- Exercise materials -
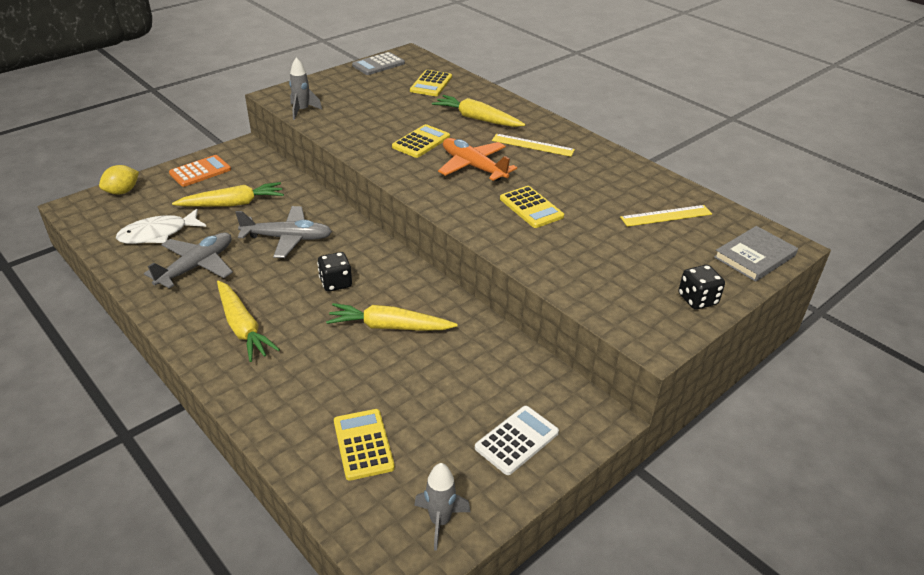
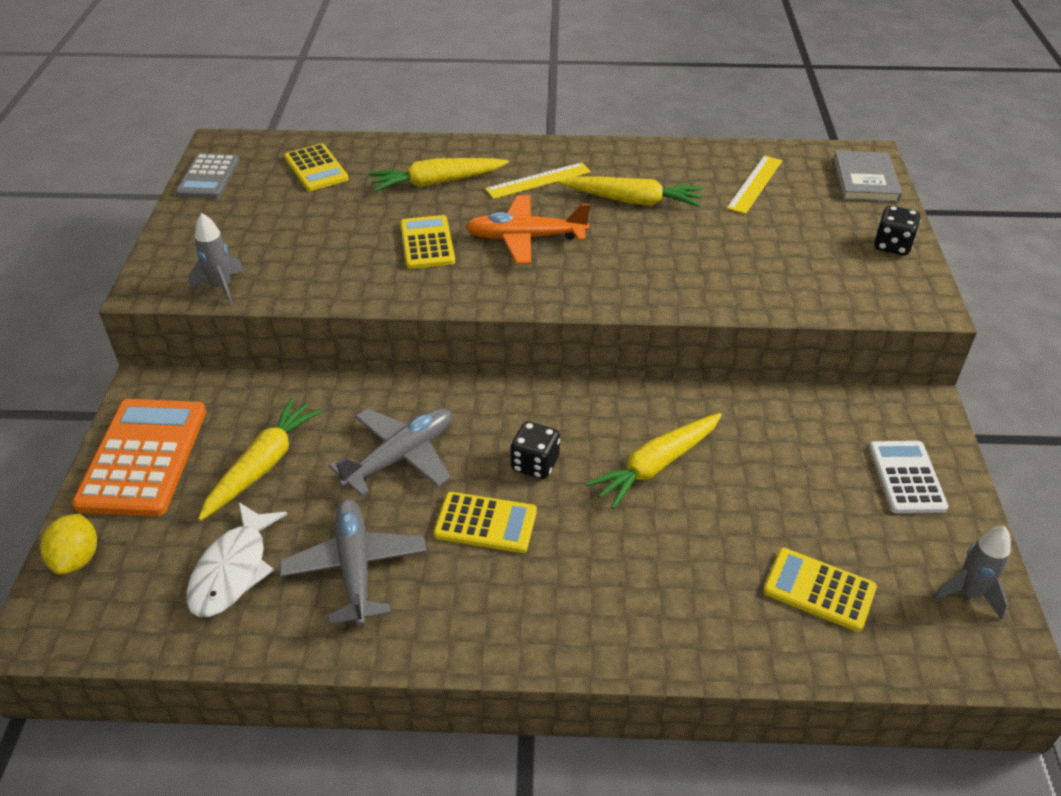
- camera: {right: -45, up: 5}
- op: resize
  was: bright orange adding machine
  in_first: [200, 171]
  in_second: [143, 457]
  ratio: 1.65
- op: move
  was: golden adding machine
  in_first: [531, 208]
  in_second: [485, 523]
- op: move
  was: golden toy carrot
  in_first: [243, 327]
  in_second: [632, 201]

- Your objective -
Go through the data, and copy each line in which the word "machine" appears.

- Task response -
  was: bright orange adding machine
  was: golden adding machine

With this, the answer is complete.